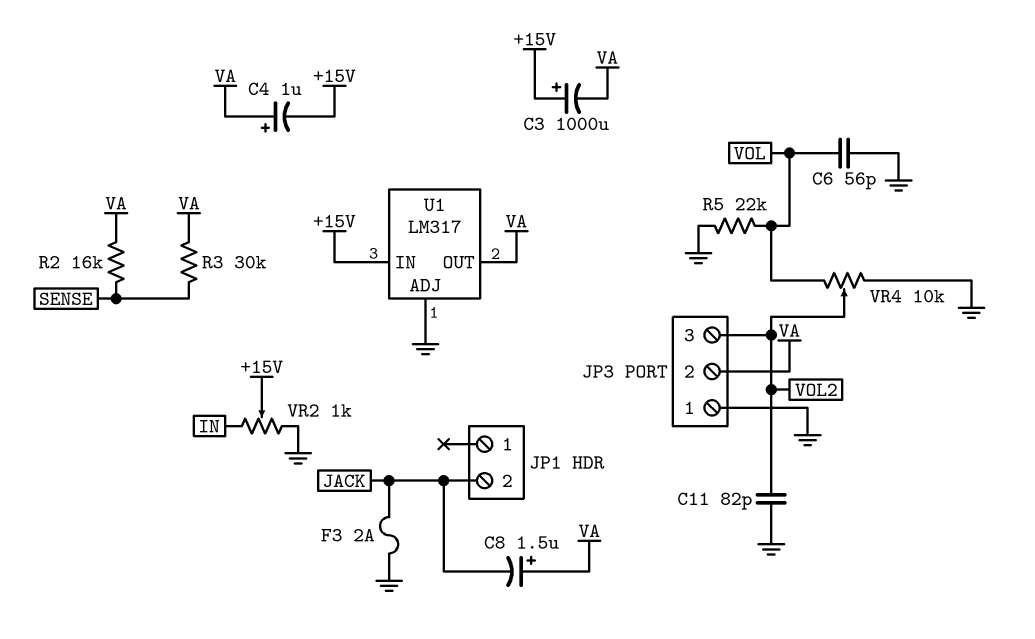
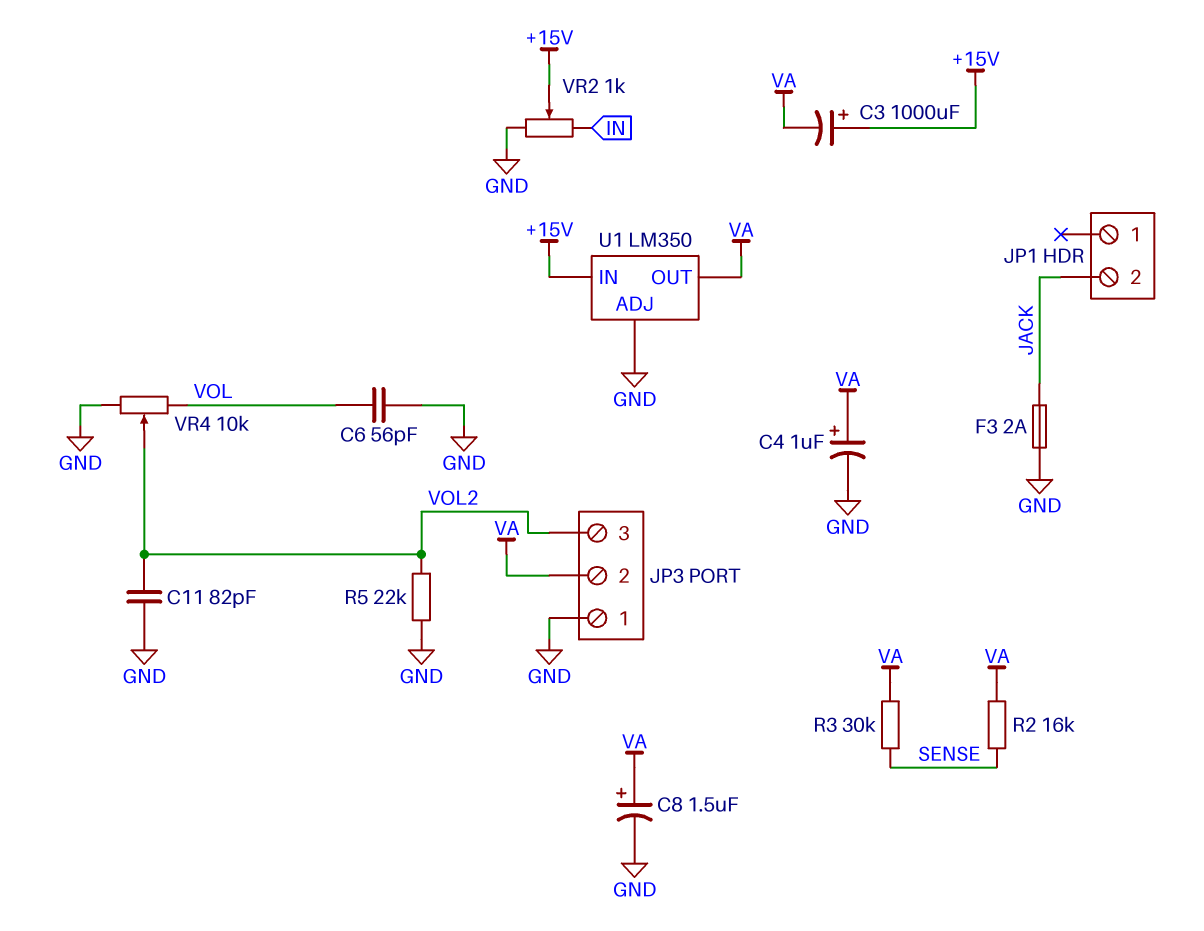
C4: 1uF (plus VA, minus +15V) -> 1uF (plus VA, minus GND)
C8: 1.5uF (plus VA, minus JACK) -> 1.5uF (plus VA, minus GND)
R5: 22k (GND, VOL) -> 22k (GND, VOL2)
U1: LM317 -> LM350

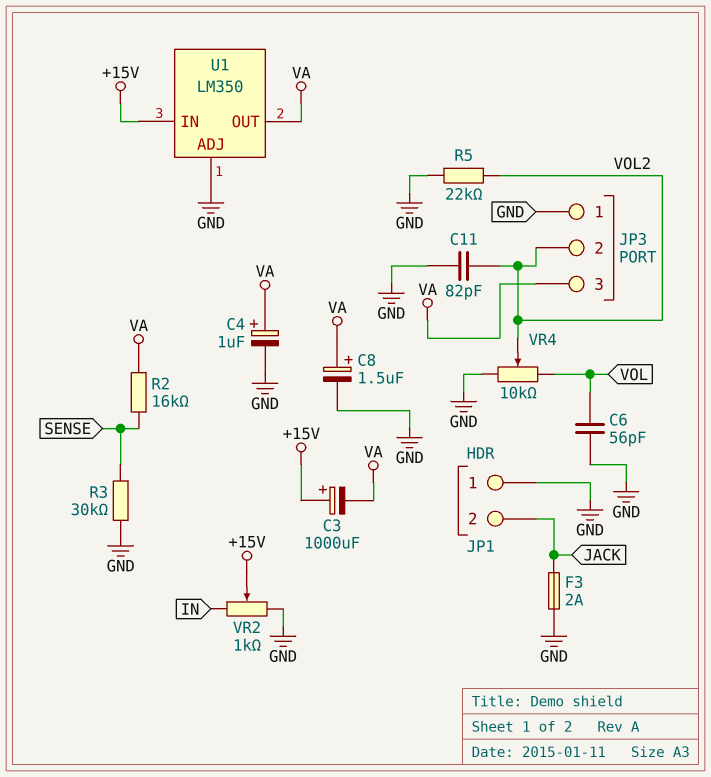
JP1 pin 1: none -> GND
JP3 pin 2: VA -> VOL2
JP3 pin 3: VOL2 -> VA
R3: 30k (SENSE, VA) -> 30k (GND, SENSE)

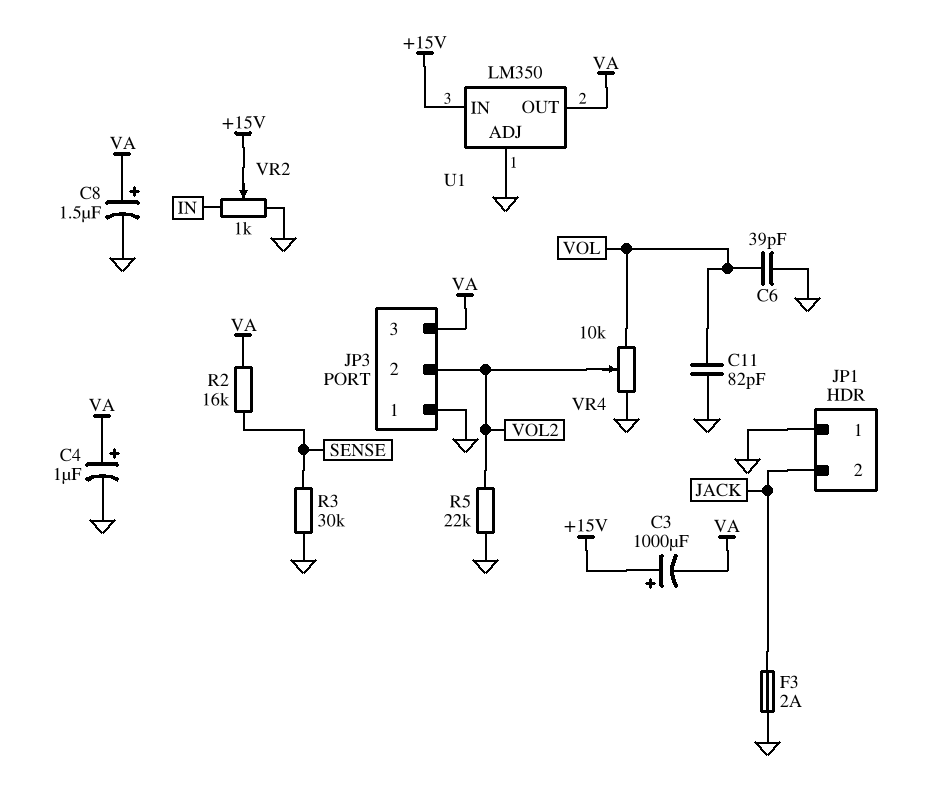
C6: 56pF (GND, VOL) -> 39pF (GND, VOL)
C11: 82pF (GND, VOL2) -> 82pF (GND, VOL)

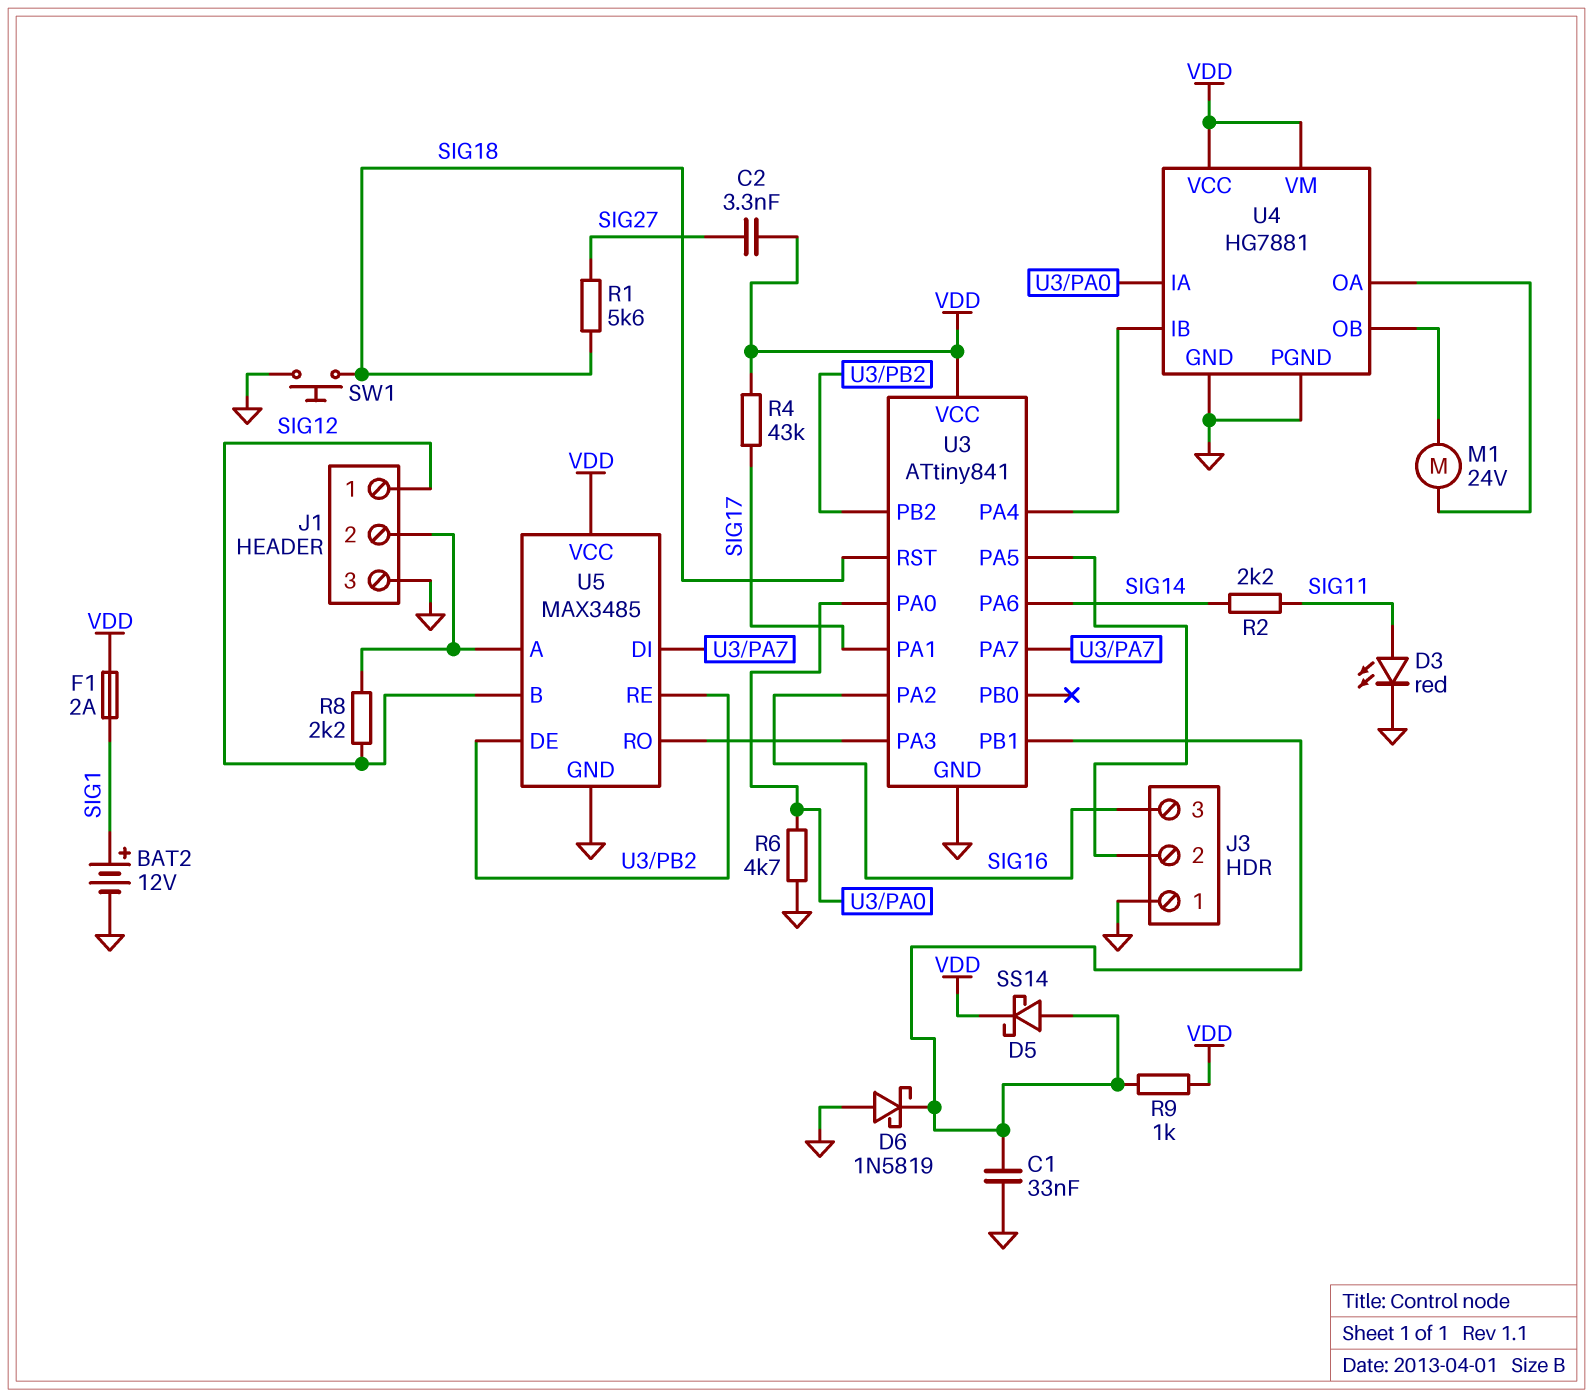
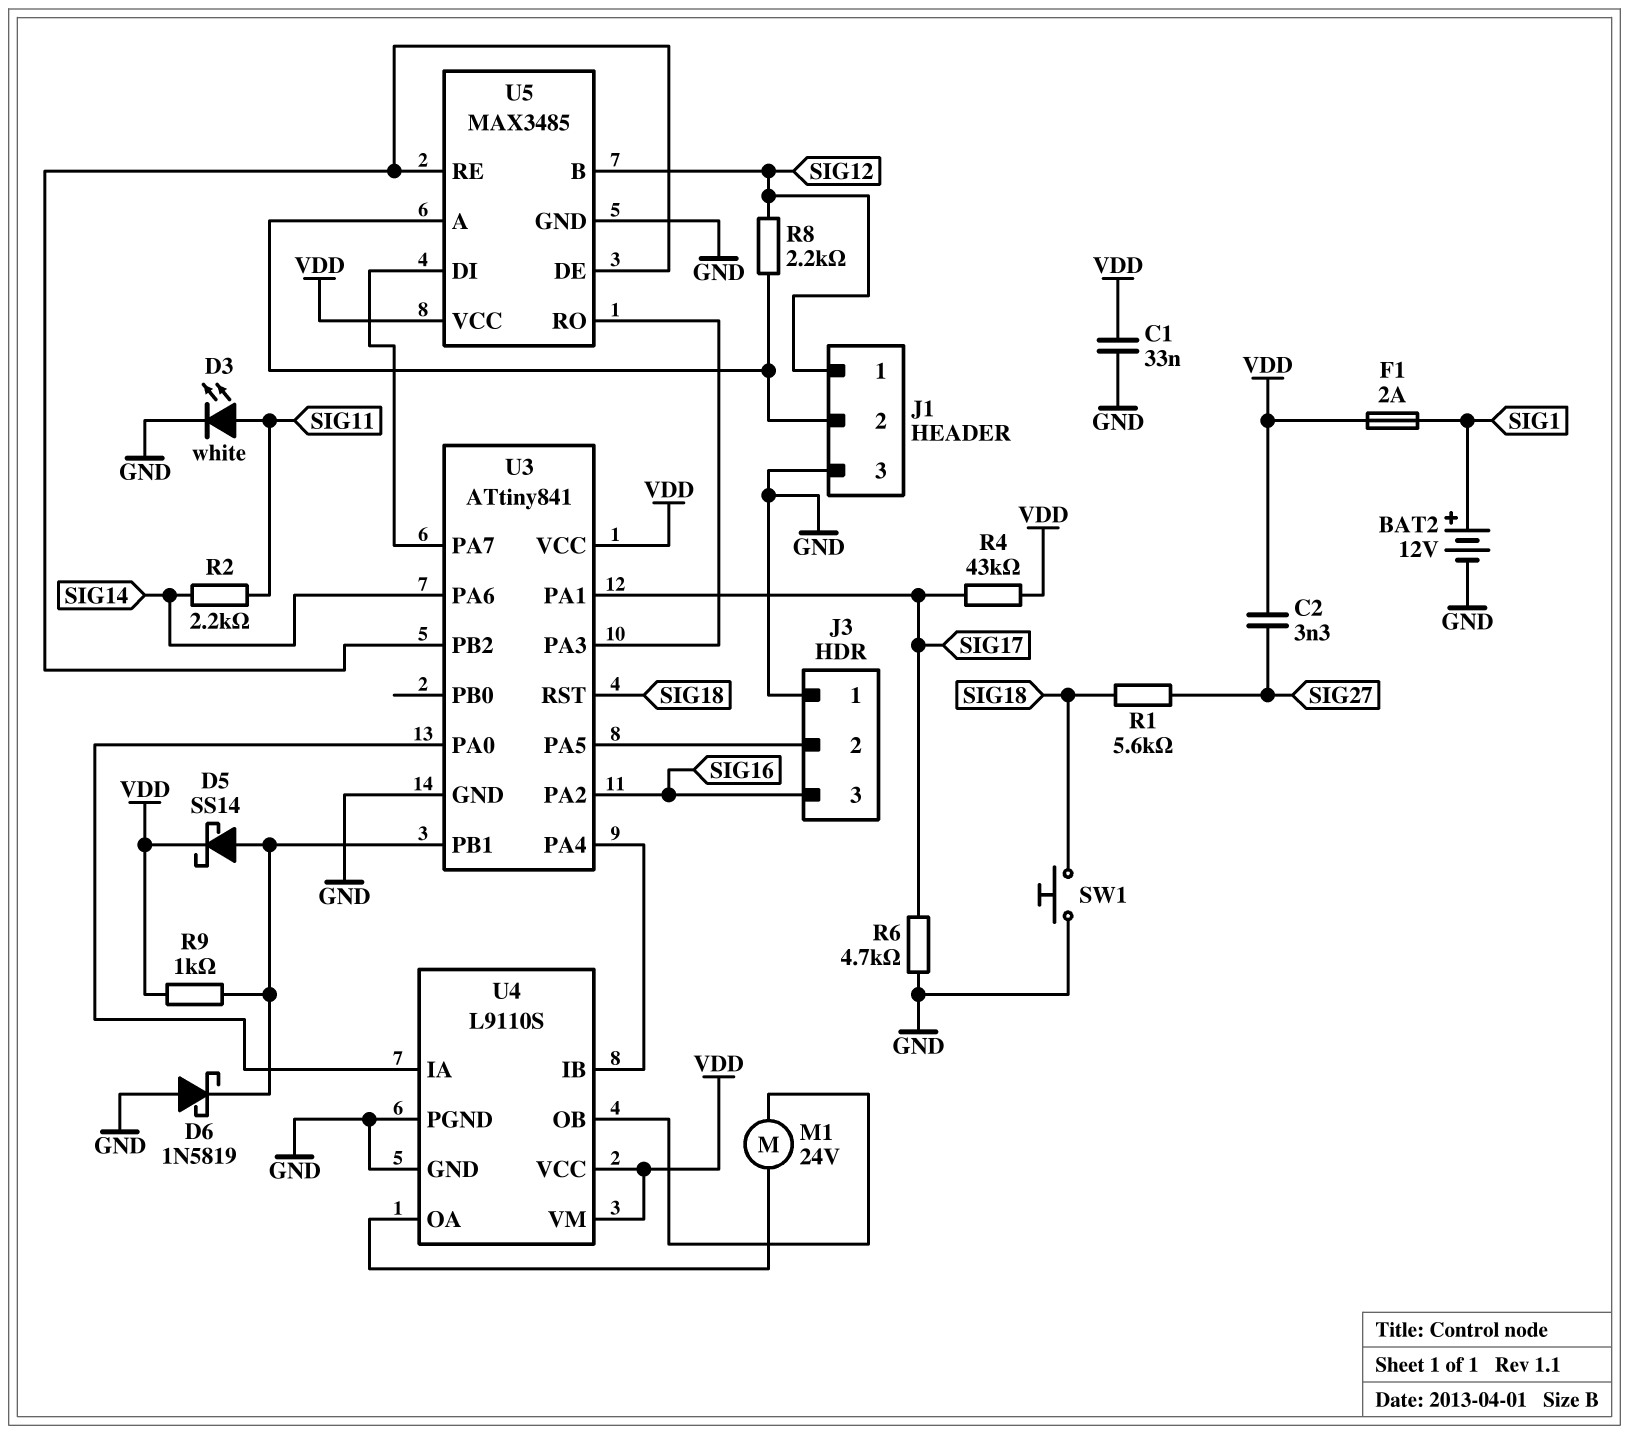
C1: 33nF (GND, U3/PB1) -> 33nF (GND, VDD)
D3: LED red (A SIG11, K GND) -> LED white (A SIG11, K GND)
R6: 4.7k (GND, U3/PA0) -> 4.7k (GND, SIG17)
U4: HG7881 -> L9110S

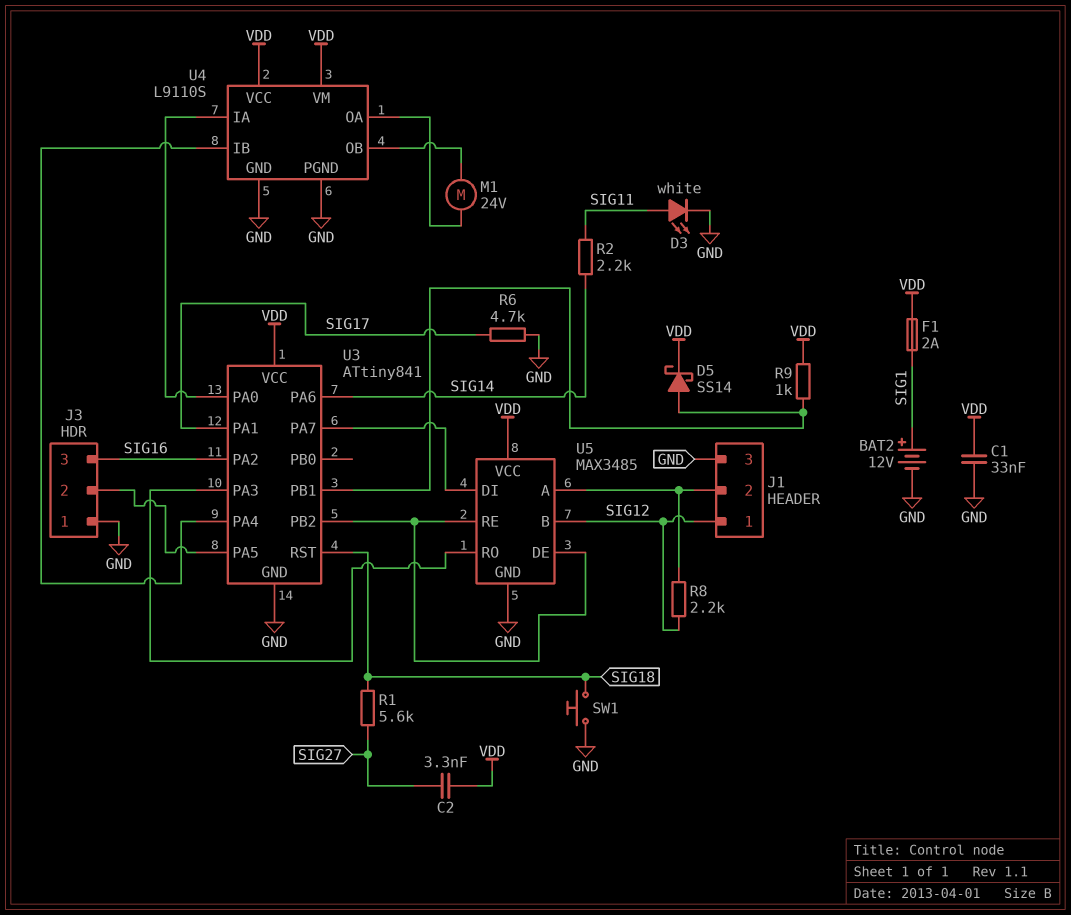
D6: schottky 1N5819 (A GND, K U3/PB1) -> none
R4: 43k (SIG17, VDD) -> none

#### [Task goal]
All entries above, minus the pictures, should be repeated exactly.

#### [Answer area]
C4: 1uF (plus VA, minus +15V) -> 1uF (plus VA, minus GND)
C8: 1.5uF (plus VA, minus JACK) -> 1.5uF (plus VA, minus GND)
R5: 22k (GND, VOL) -> 22k (GND, VOL2)
U1: LM317 -> LM350

JP1 pin 1: none -> GND
JP3 pin 2: VA -> VOL2
JP3 pin 3: VOL2 -> VA
R3: 30k (SENSE, VA) -> 30k (GND, SENSE)

C6: 56pF (GND, VOL) -> 39pF (GND, VOL)
C11: 82pF (GND, VOL2) -> 82pF (GND, VOL)

C1: 33nF (GND, U3/PB1) -> 33nF (GND, VDD)
D3: LED red (A SIG11, K GND) -> LED white (A SIG11, K GND)
R6: 4.7k (GND, U3/PA0) -> 4.7k (GND, SIG17)
U4: HG7881 -> L9110S

D6: schottky 1N5819 (A GND, K U3/PB1) -> none
R4: 43k (SIG17, VDD) -> none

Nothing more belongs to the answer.